Object change listings
........
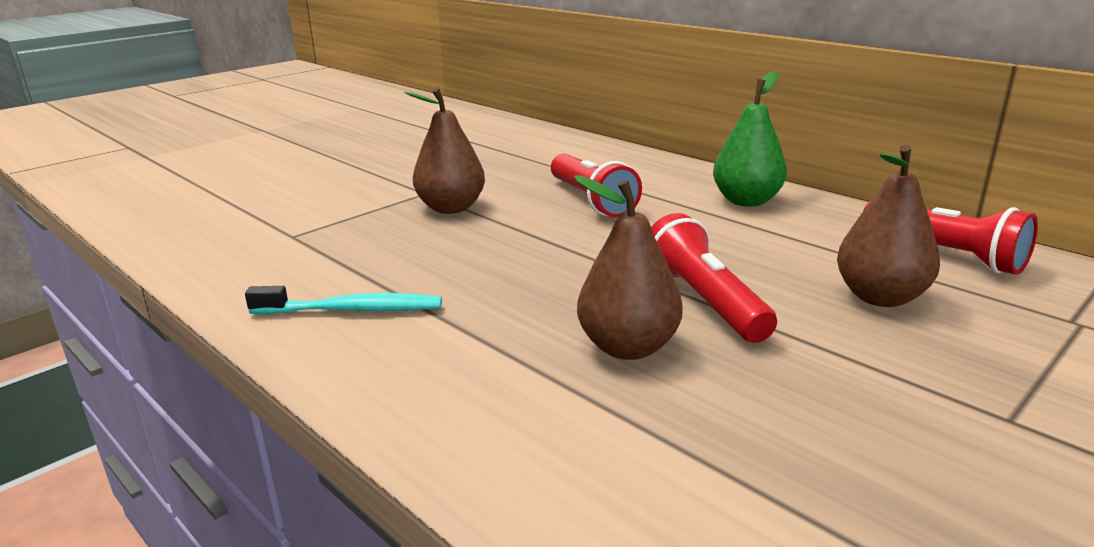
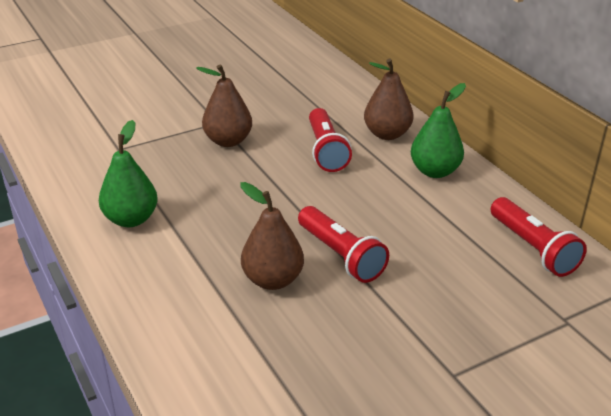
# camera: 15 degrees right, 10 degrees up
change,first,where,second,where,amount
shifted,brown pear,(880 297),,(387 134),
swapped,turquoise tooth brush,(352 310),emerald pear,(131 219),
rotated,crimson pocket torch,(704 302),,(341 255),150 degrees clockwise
........
Pictures aside, return all the entries above exactly.

» RESPONSE TO THE TASK:
# camera: 15 degrees right, 10 degrees up
change,first,where,second,where,amount
shifted,brown pear,(880 297),,(387 134),
swapped,turquoise tooth brush,(352 310),emerald pear,(131 219),
rotated,crimson pocket torch,(704 302),,(341 255),150 degrees clockwise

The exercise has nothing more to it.